Copy out each line in the listing below where the word "violet" appears.

INPUT RECORDS:
....

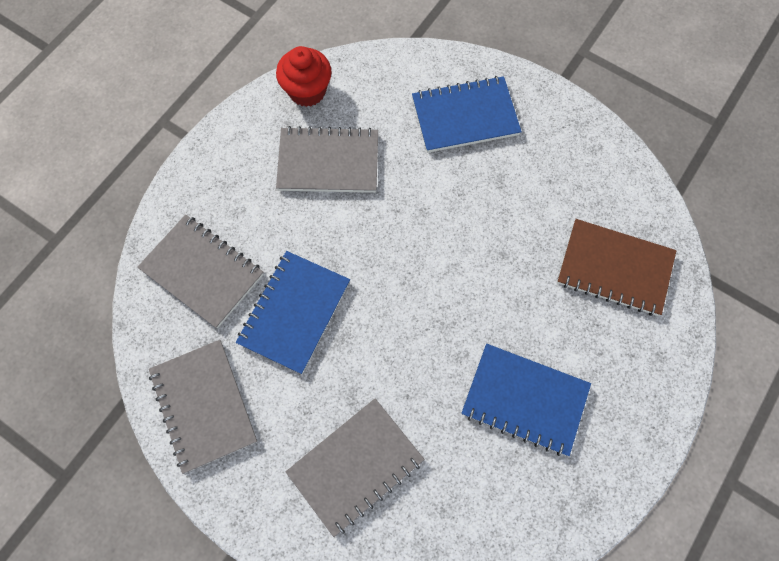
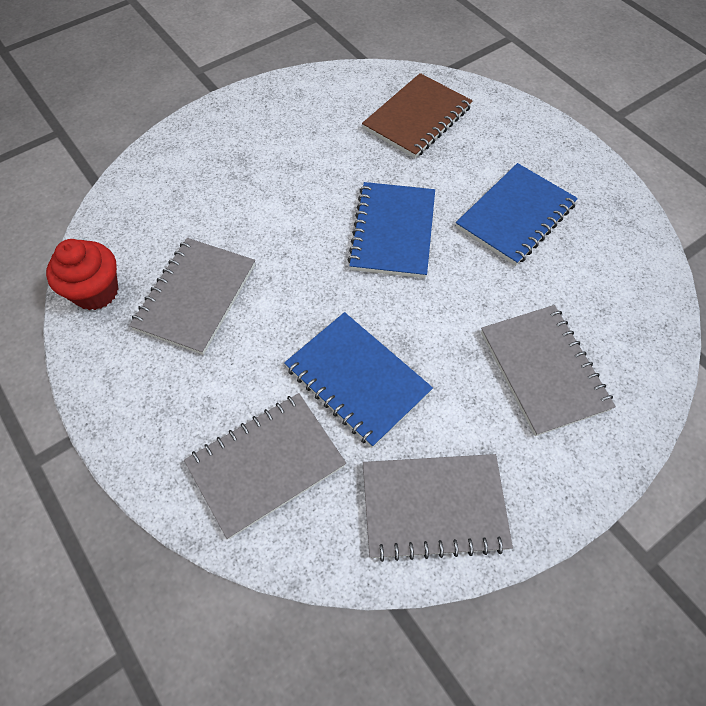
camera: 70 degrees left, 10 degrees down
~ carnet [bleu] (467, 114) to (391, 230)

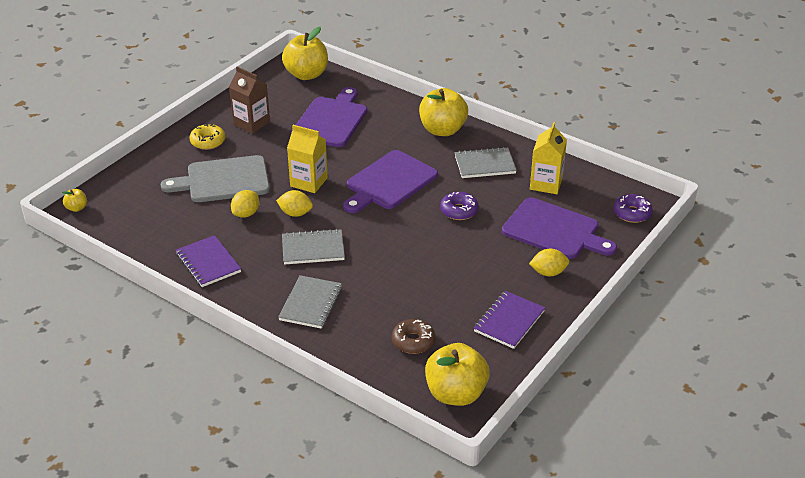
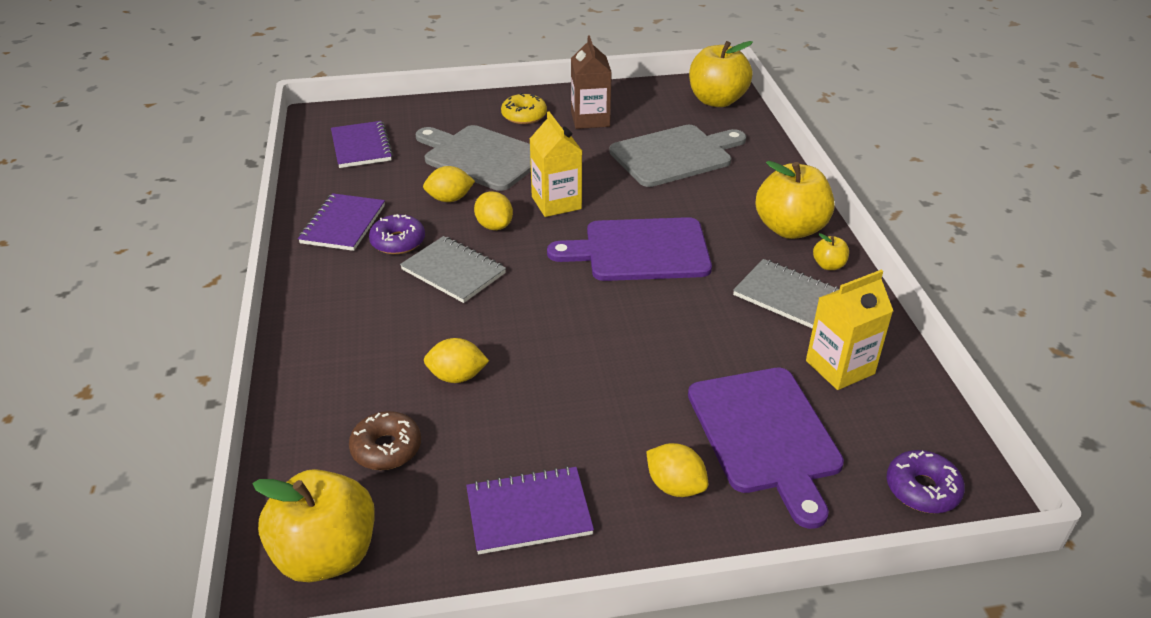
camera: 45 degrees right, 0 degrees up
+ carnet [violet] (362, 144)
~ beignet [violet] (459, 206) to (397, 234)
+ citron [jaune] (456, 360)
~ planche à découper [violet] (329, 117) to planche à découper [gris] (677, 156)
~ pomme [jaune] (74, 200) to (831, 251)
- carnet [gris] (310, 302)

....

EXERCISE RESPONSE:
+ carnet [violet] (362, 144)
~ beignet [violet] (459, 206) to (397, 234)
~ planche à découper [violet] (329, 117) to planche à découper [gris] (677, 156)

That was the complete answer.